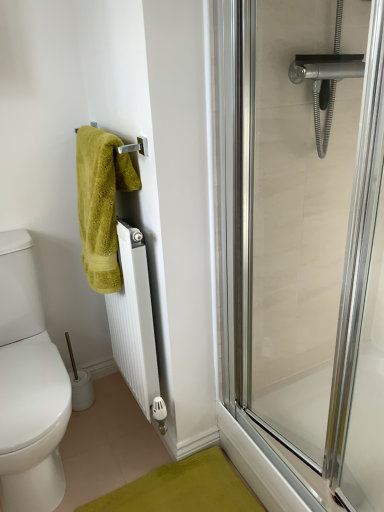
Question: Does white matte radiator at center appear on the right side of clear glass shower door at right?

Choices:
 (A) yes
 (B) no

Answer: (B)

Question: From a real-world perspective, is white matte radiator at center located higher than clear glass shower door at right?

Choices:
 (A) yes
 (B) no

Answer: (B)

Question: Does white matte radiator at center come behind clear glass shower door at right?

Choices:
 (A) yes
 (B) no

Answer: (A)

Question: From the image's perspective, would you say white matte radiator at center is shown under clear glass shower door at right?

Choices:
 (A) yes
 (B) no

Answer: (A)

Question: Is white matte radiator at center bigger than clear glass shower door at right?

Choices:
 (A) yes
 (B) no

Answer: (A)

Question: From their relative heights in the image, would you say white plastic toilet paper at lower left is taller or shorter than clear glass shower door at right?

Choices:
 (A) tall
 (B) short

Answer: (B)

Question: Is point (79, 398) closer or farther from the camera than point (301, 200)?

Choices:
 (A) farther
 (B) closer

Answer: (A)

Question: Relative to clear glass shower door at right, is white plastic toilet paper at lower left in front or behind?

Choices:
 (A) behind
 (B) front

Answer: (A)

Question: Would you say white plastic toilet paper at lower left is inside or outside clear glass shower door at right?

Choices:
 (A) inside
 (B) outside

Answer: (B)

Question: In the image, is white matte radiator at center positioned in front of or behind green fuzzy towel at upper left?

Choices:
 (A) behind
 (B) front

Answer: (A)

Question: Is white matte radiator at center wider or thinner than green fuzzy towel at upper left?

Choices:
 (A) wide
 (B) thin

Answer: (B)

Question: From a real-world perspective, is white matte radiator at center above or below green fuzzy towel at upper left?

Choices:
 (A) above
 (B) below

Answer: (B)

Question: Is white matte radiator at center to the left or to the right of green fuzzy towel at upper left in the image?

Choices:
 (A) left
 (B) right

Answer: (B)

Question: From the image's perspective, is clear glass shower door at right positioned above or below green fuzzy towel at upper left?

Choices:
 (A) above
 (B) below

Answer: (B)

Question: Visually, is clear glass shower door at right positioned to the left or to the right of green fuzzy towel at upper left?

Choices:
 (A) right
 (B) left

Answer: (A)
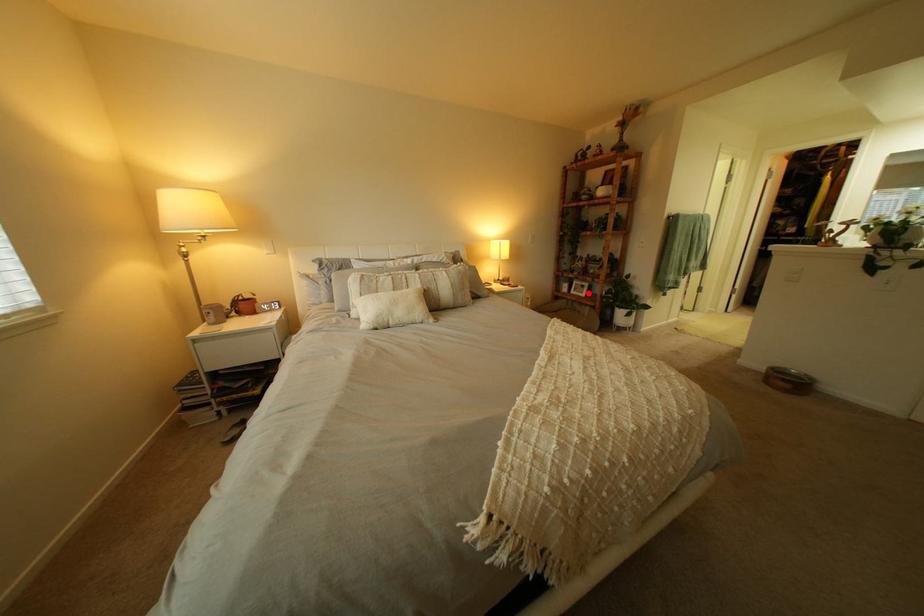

============

## TASK OBJECTIVE:
Pick out every line in the entries above that contains the word "towel" and copy each of those lines.

## FINAL RESULT:
Question: In the image, is white matte radiator at center positioned in front of or behind green fuzzy towel at upper left?
Question: Is white matte radiator at center wider or thinner than green fuzzy towel at upper left?
Question: From a real-world perspective, is white matte radiator at center above or below green fuzzy towel at upper left?
Question: Is white matte radiator at center to the left or to the right of green fuzzy towel at upper left in the image?
Question: From the image's perspective, is clear glass shower door at right positioned above or below green fuzzy towel at upper left?
Question: Visually, is clear glass shower door at right positioned to the left or to the right of green fuzzy towel at upper left?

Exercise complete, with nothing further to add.